Problem details → The listing is to be transcribed in full, with its images left out.

Dataset extract →
——

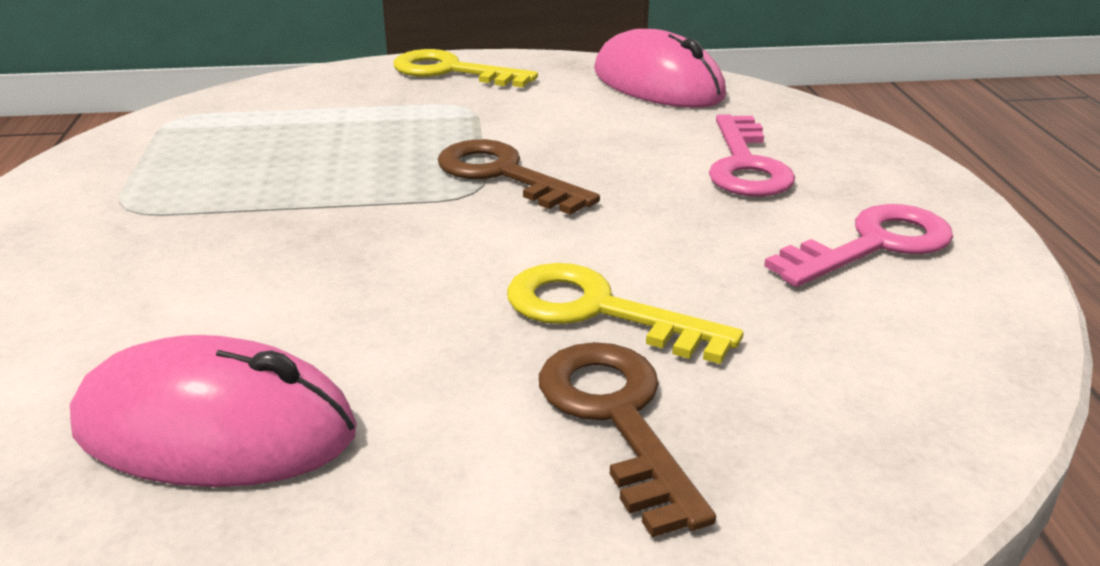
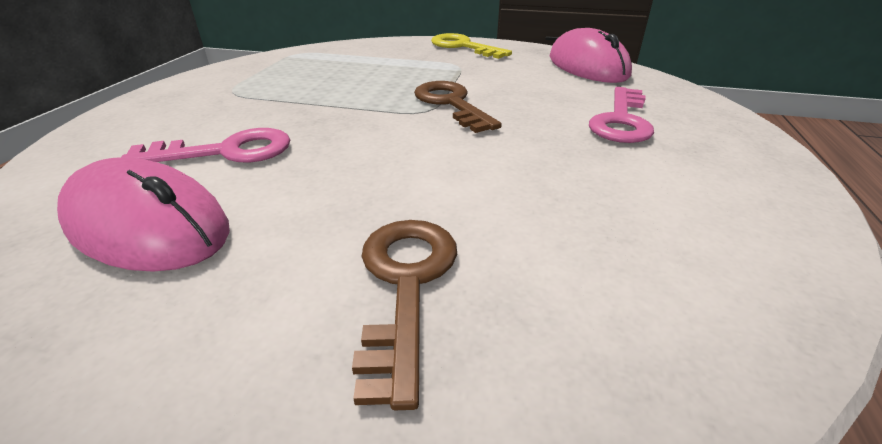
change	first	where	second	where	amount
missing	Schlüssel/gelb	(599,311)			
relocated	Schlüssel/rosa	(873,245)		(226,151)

——

Exercise answer →
change	first	where	second	where	amount
missing	Schlüssel/gelb	(599,311)			
relocated	Schlüssel/rosa	(873,245)		(226,151)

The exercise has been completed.